Input data

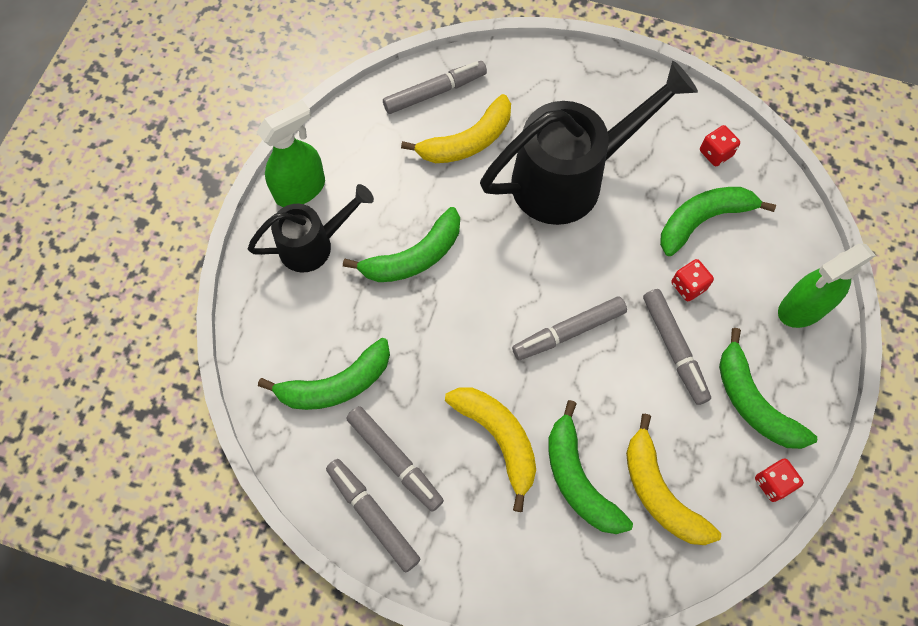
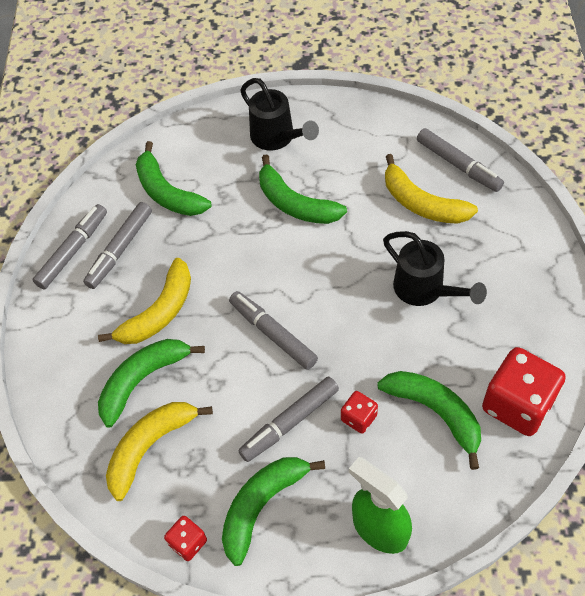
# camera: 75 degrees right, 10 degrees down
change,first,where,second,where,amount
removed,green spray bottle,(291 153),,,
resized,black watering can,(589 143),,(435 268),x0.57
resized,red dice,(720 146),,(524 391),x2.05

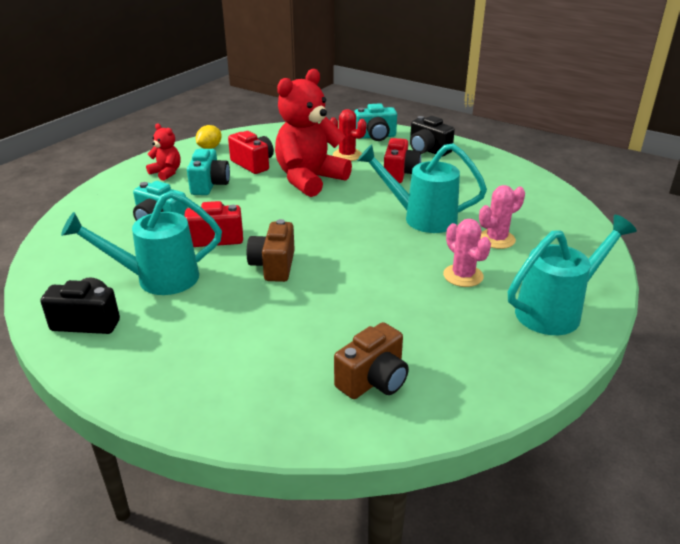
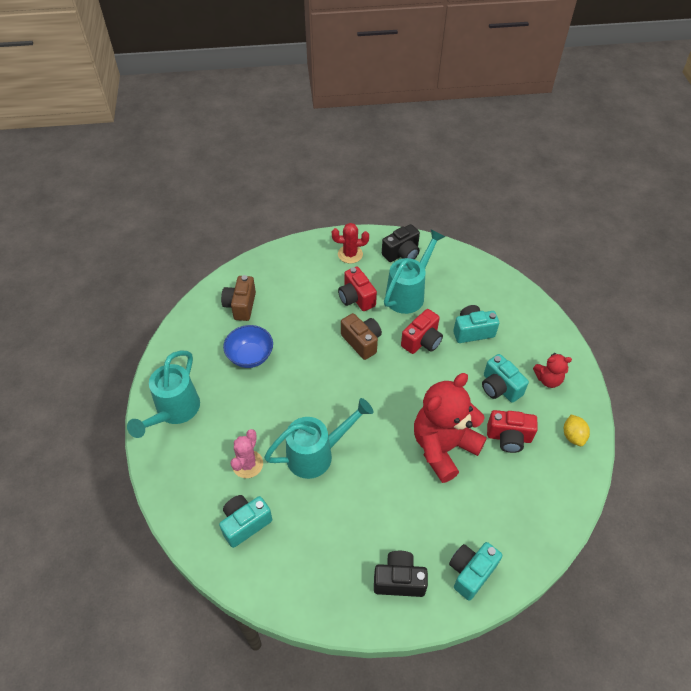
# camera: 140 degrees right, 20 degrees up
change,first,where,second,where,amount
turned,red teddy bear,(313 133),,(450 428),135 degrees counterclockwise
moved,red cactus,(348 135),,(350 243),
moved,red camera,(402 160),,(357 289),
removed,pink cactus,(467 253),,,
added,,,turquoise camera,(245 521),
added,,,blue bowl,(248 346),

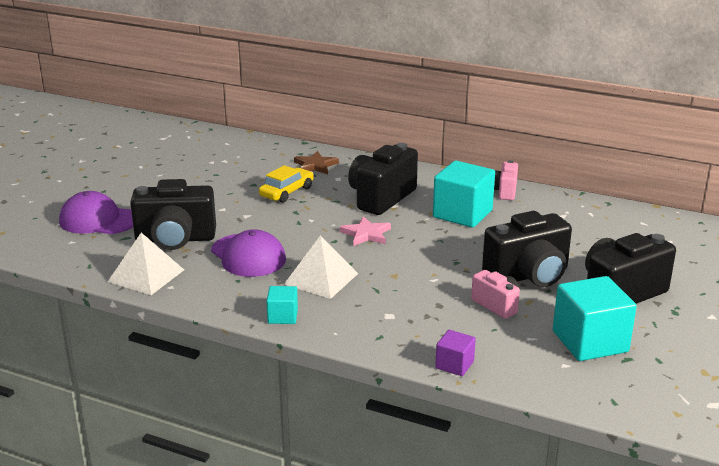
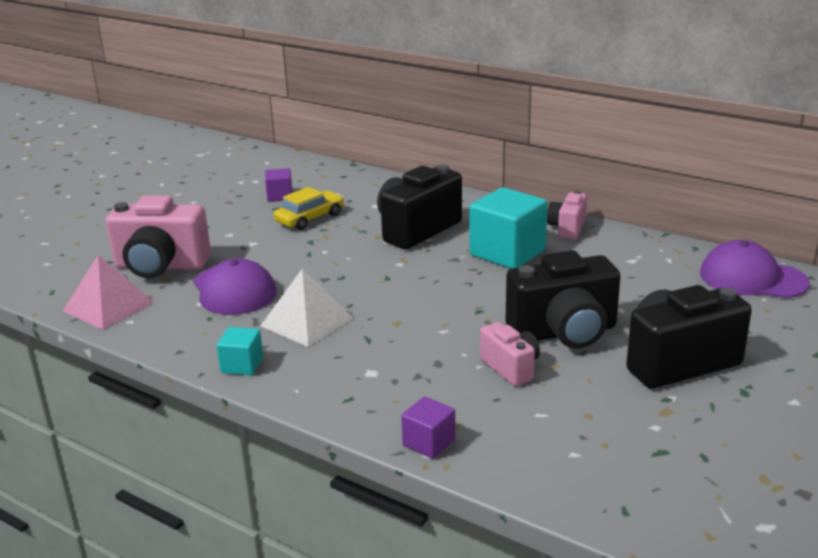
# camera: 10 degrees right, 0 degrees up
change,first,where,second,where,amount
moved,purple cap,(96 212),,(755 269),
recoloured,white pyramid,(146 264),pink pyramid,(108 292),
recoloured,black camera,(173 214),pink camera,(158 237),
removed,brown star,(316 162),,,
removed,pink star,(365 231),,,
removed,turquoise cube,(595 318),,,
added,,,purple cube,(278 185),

Goal of the exercise
Return every line shown above without changing a word, and skip the pictures.

The completed task
# camera: 75 degrees right, 10 degrees down
change,first,where,second,where,amount
removed,green spray bottle,(291 153),,,
resized,black watering can,(589 143),,(435 268),x0.57
resized,red dice,(720 146),,(524 391),x2.05

# camera: 140 degrees right, 20 degrees up
change,first,where,second,where,amount
turned,red teddy bear,(313 133),,(450 428),135 degrees counterclockwise
moved,red cactus,(348 135),,(350 243),
moved,red camera,(402 160),,(357 289),
removed,pink cactus,(467 253),,,
added,,,turquoise camera,(245 521),
added,,,blue bowl,(248 346),

# camera: 10 degrees right, 0 degrees up
change,first,where,second,where,amount
moved,purple cap,(96 212),,(755 269),
recoloured,white pyramid,(146 264),pink pyramid,(108 292),
recoloured,black camera,(173 214),pink camera,(158 237),
removed,brown star,(316 162),,,
removed,pink star,(365 231),,,
removed,turquoise cube,(595 318),,,
added,,,purple cube,(278 185),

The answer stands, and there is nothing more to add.